What you should do » Output every line below exactly, please, omitting pictures.
□ □ □ □ □
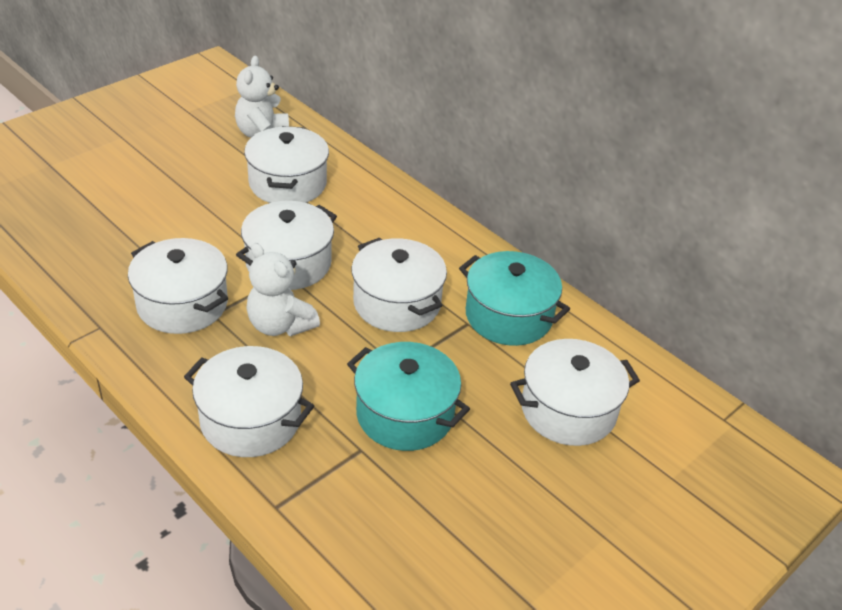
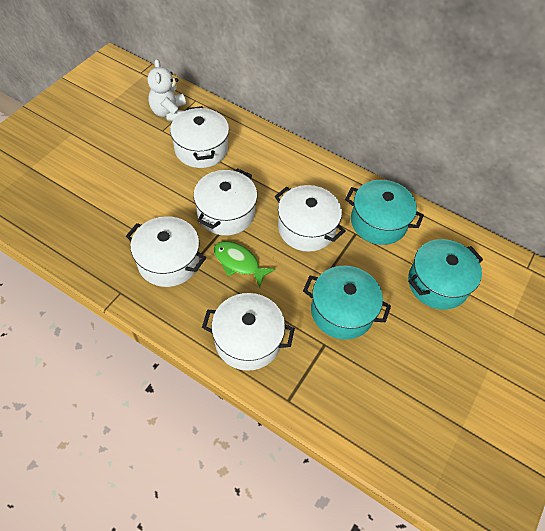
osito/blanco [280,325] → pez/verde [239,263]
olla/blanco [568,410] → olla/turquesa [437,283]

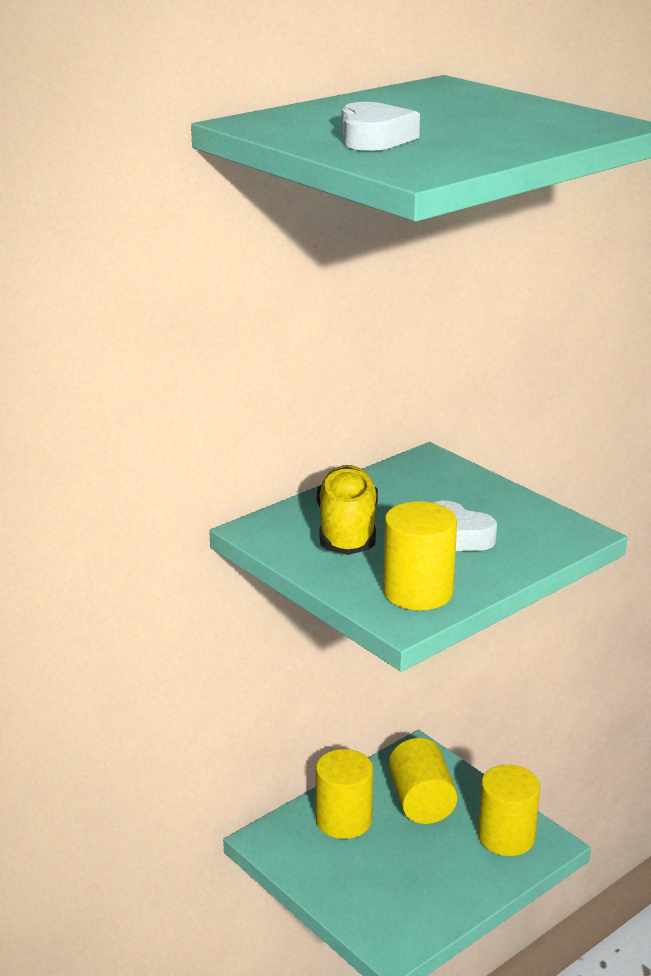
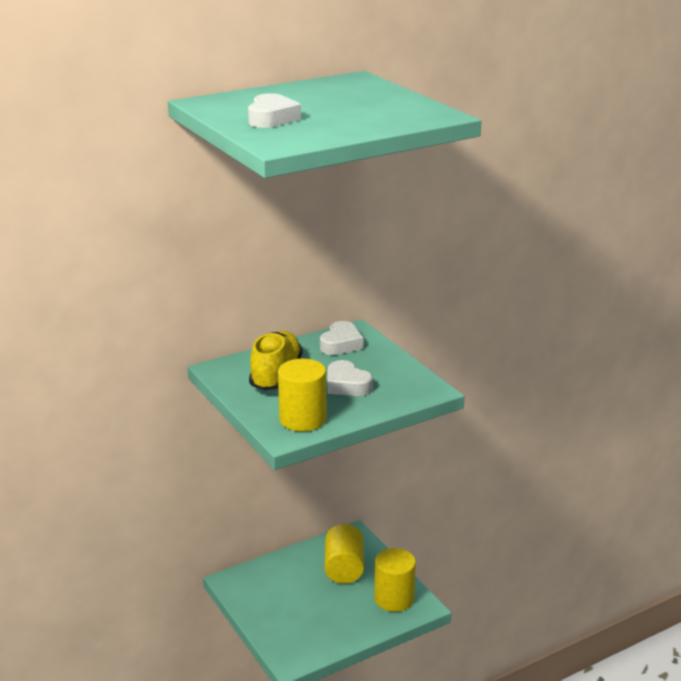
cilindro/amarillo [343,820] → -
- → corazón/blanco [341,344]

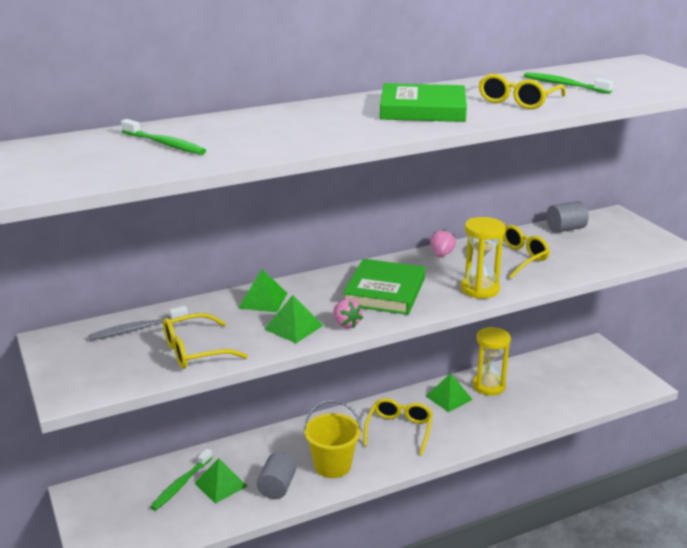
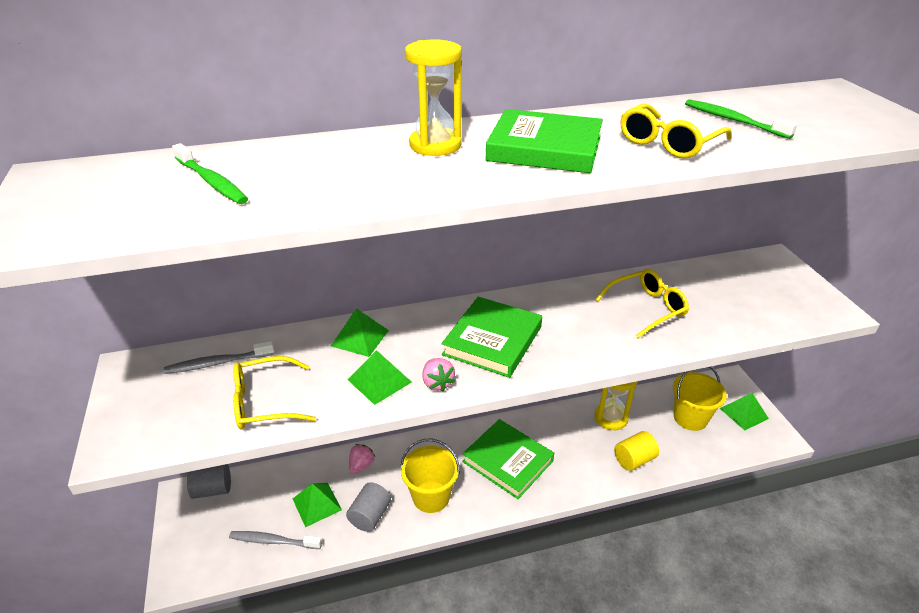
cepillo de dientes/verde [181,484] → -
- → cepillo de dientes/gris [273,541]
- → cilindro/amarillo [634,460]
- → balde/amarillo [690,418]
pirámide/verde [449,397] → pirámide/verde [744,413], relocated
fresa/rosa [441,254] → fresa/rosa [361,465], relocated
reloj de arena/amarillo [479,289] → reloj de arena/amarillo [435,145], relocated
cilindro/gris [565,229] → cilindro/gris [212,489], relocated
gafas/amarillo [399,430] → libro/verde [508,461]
□ □ □ □ □
Exercise result »
osito/blanco [280,325] → pez/verde [239,263]
olla/blanco [568,410] → olla/turquesa [437,283]

cilindro/amarillo [343,820] → -
- → corazón/blanco [341,344]

cepillo de dientes/verde [181,484] → -
- → cepillo de dientes/gris [273,541]
- → cilindro/amarillo [634,460]
- → balde/amarillo [690,418]
pirámide/verde [449,397] → pirámide/verde [744,413], relocated
fresa/rosa [441,254] → fresa/rosa [361,465], relocated
reloj de arena/amarillo [479,289] → reloj de arena/amarillo [435,145], relocated
cilindro/gris [565,229] → cilindro/gris [212,489], relocated
gafas/amarillo [399,430] → libro/verde [508,461]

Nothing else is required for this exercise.